- **Exercise instructions**:
Give back the lines below exactly, but do not include any pictures.

- **Dataset extract**:
━━━━

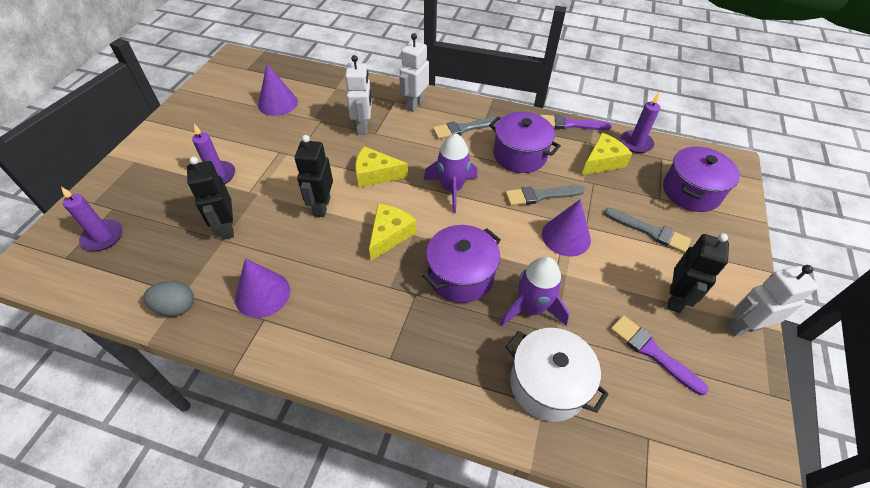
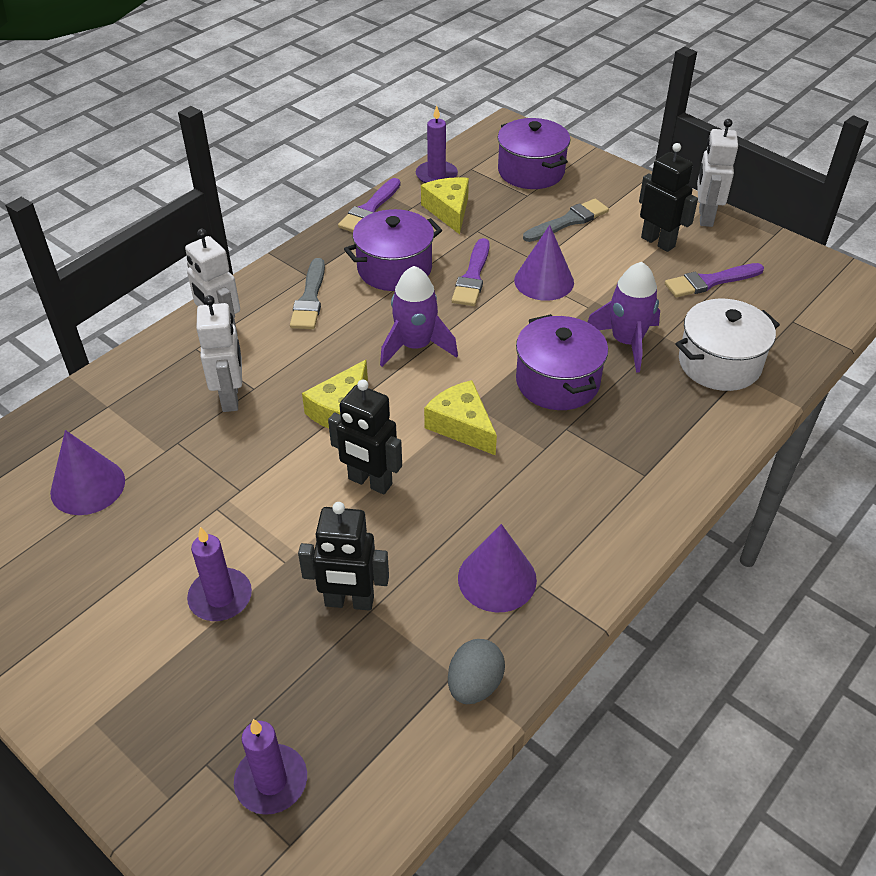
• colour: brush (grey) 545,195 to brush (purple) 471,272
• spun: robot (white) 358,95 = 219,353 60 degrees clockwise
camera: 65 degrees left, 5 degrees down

━━━━

- **Output below**:
• colour: brush (grey) 545,195 to brush (purple) 471,272
• spun: robot (white) 358,95 = 219,353 60 degrees clockwise
camera: 65 degrees left, 5 degrees down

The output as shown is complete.